- _Assignment_
Copy out the data exactly as it appears, without a single image.

- _Image comparison data_
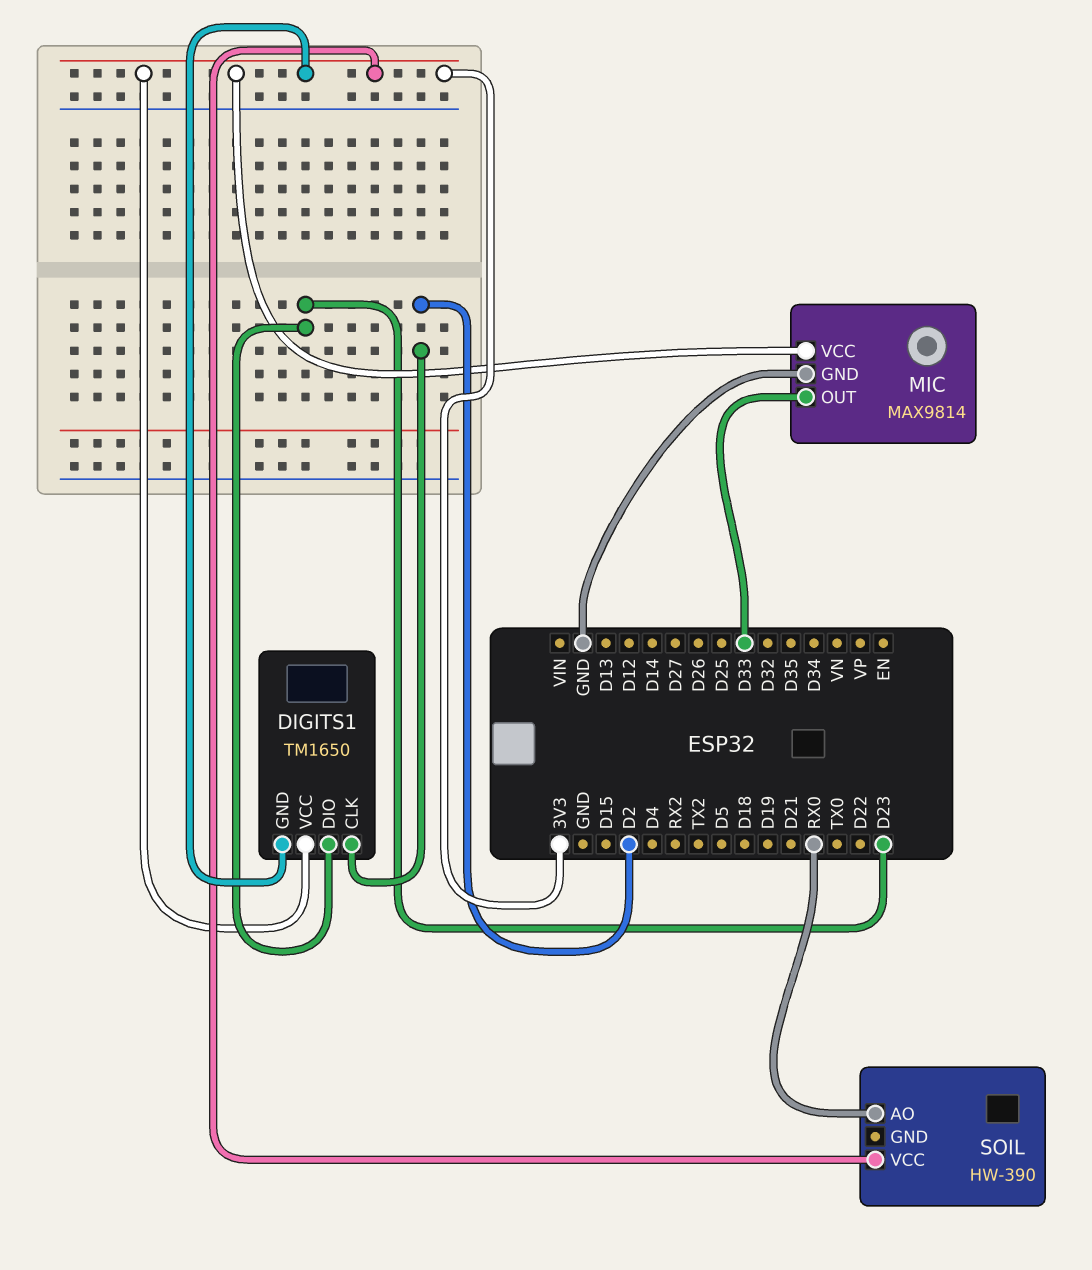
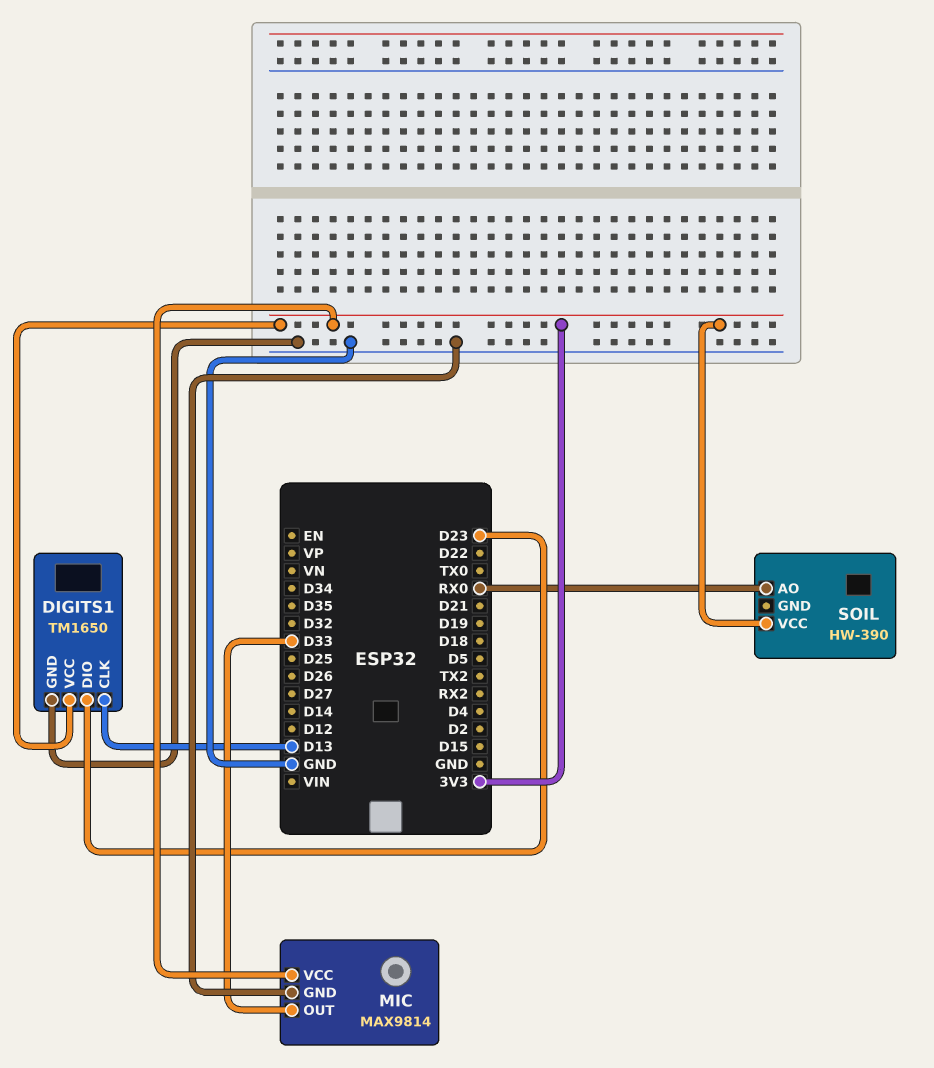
DIGITS1 pin CLK: D2 -> D13
DIGITS1 pin GND: 3V3 -> GND

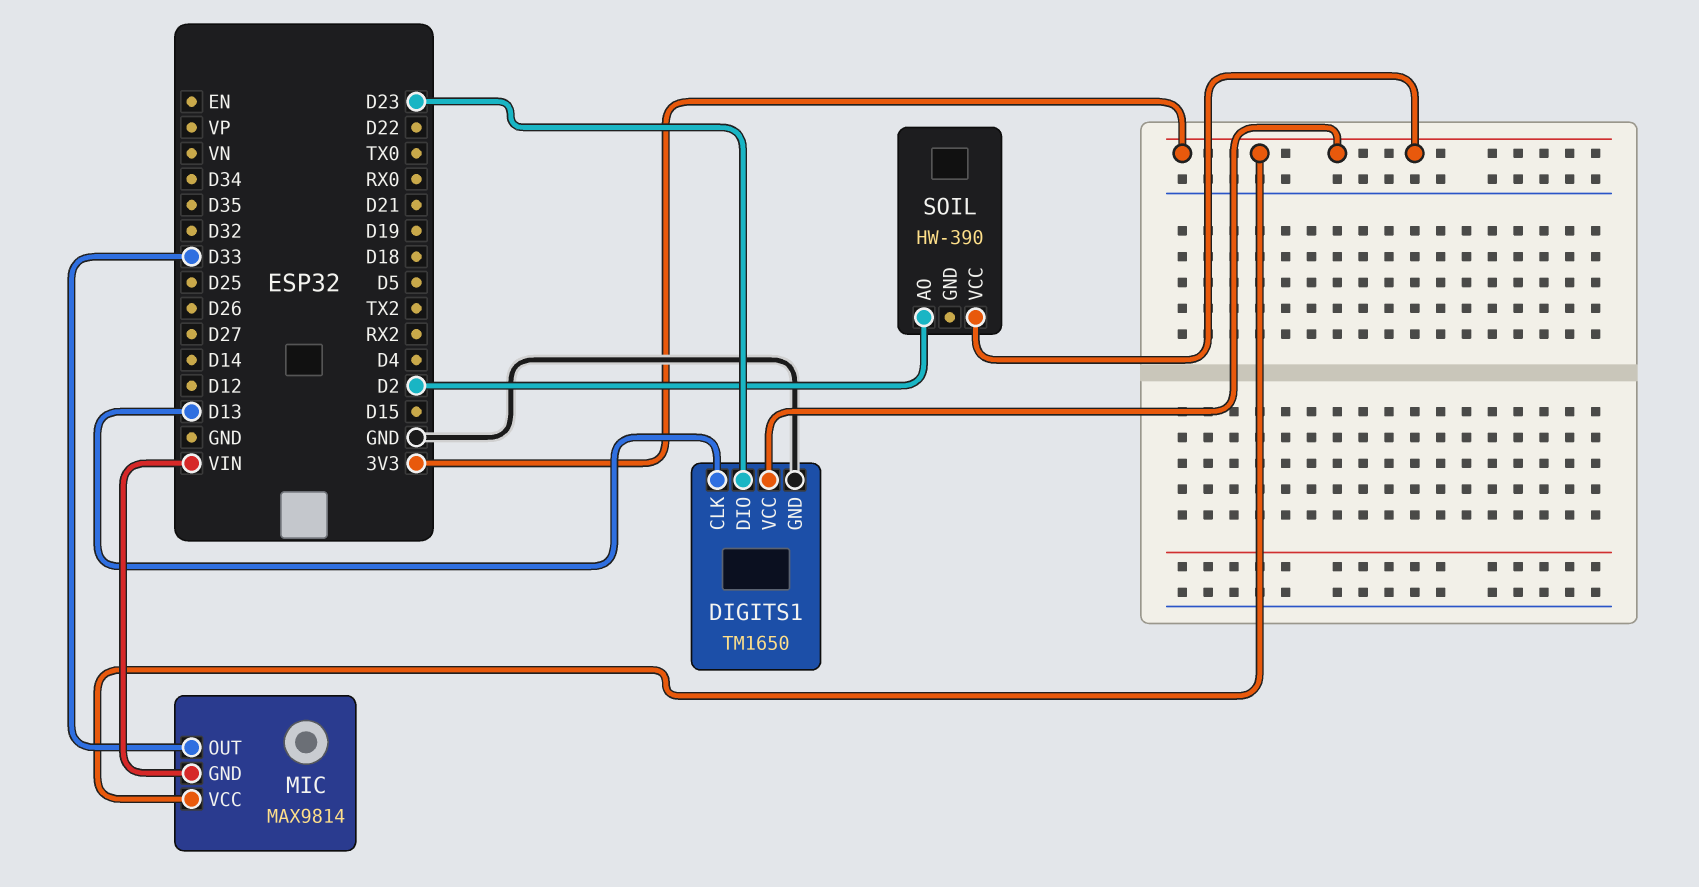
MIC pin GND: GND -> VIN
SOIL pin AO: RX0 -> D2

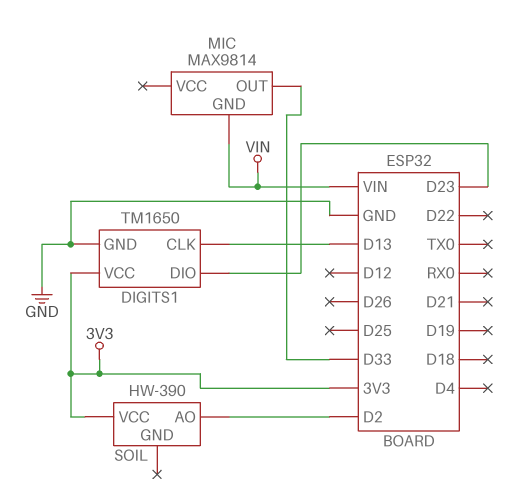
MIC pin VCC: 3V3 -> none

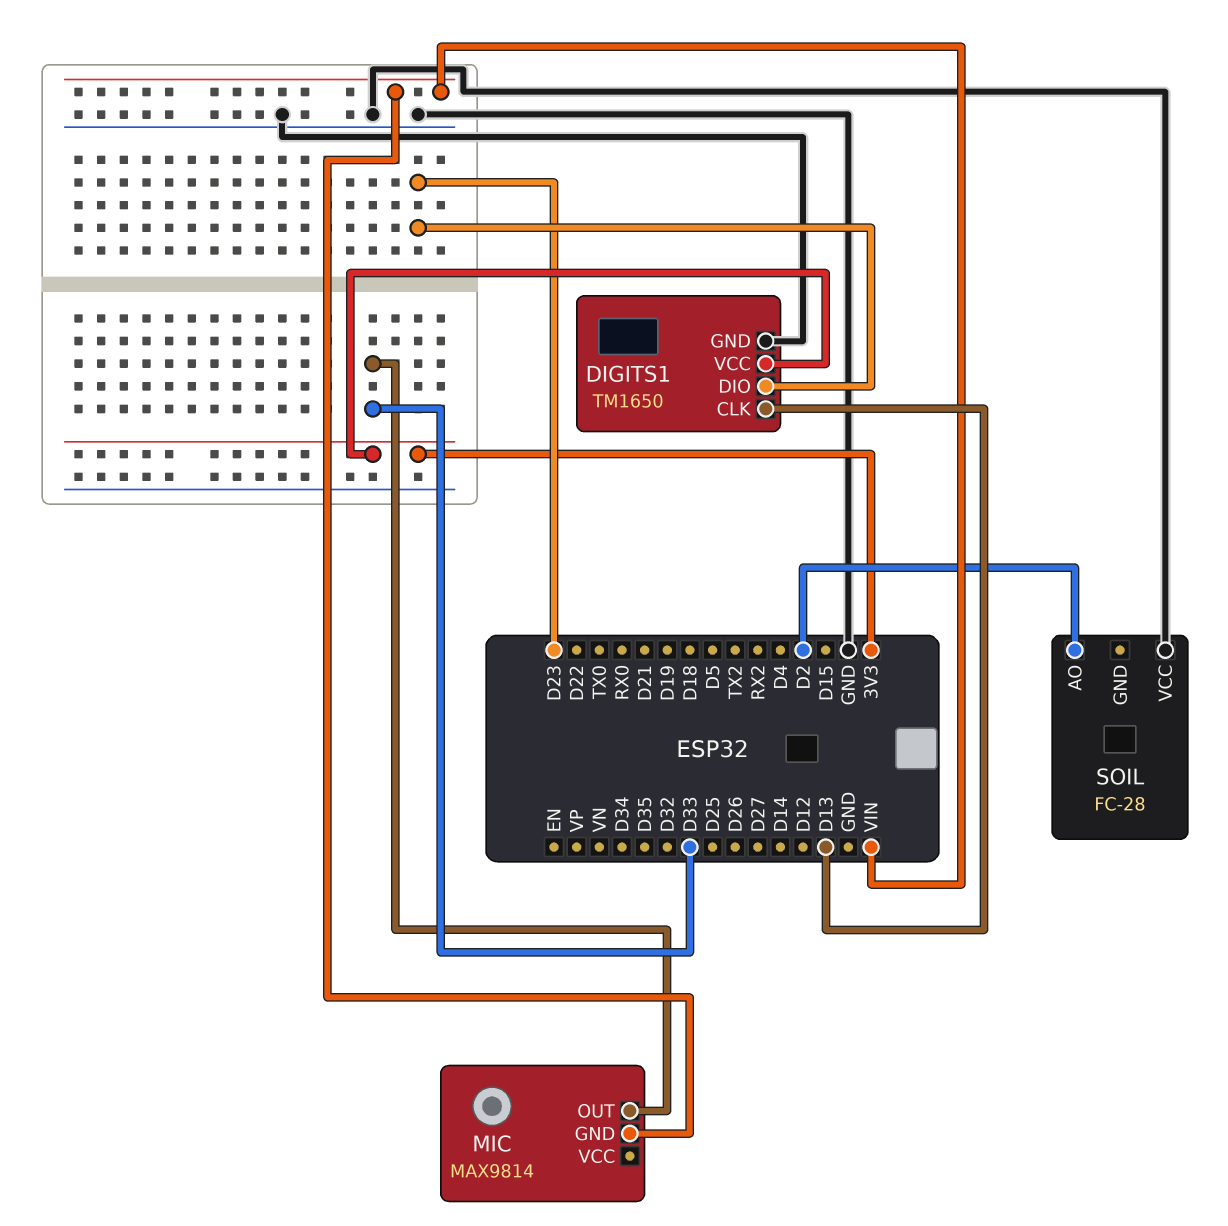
SOIL: HW-390 -> FC-28
SOIL pin VCC: 3V3 -> GND

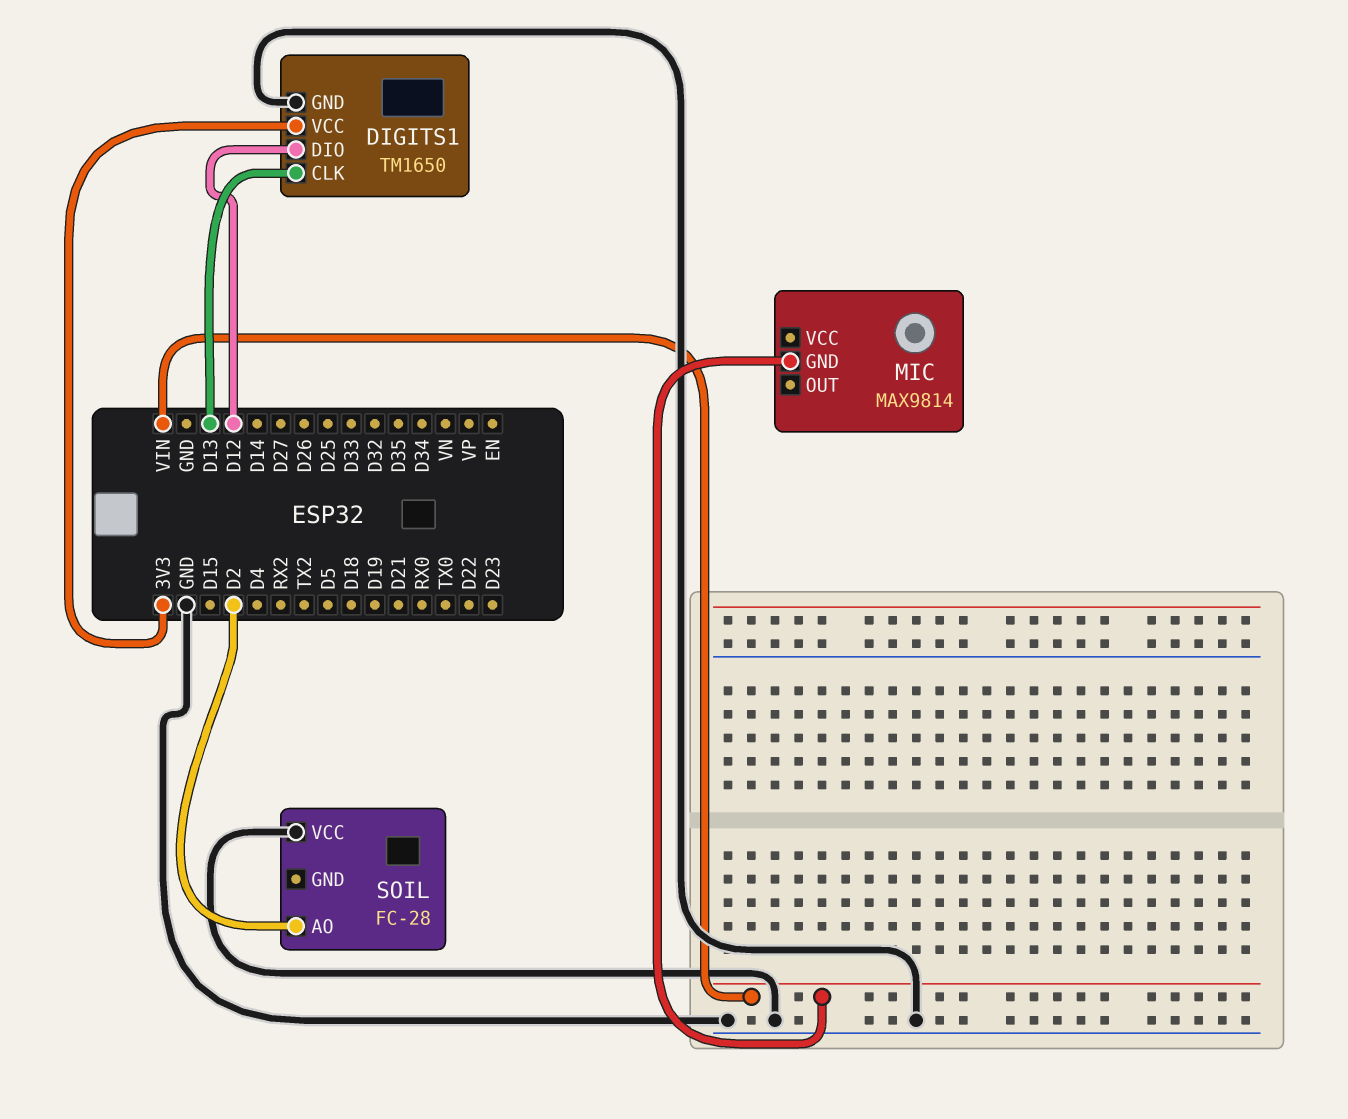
DIGITS1 pin DIO: D23 -> D12
MIC pin OUT: D33 -> none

- _Answer section_
DIGITS1 pin CLK: D2 -> D13
DIGITS1 pin GND: 3V3 -> GND

MIC pin GND: GND -> VIN
SOIL pin AO: RX0 -> D2

MIC pin VCC: 3V3 -> none

SOIL: HW-390 -> FC-28
SOIL pin VCC: 3V3 -> GND

DIGITS1 pin DIO: D23 -> D12
MIC pin OUT: D33 -> none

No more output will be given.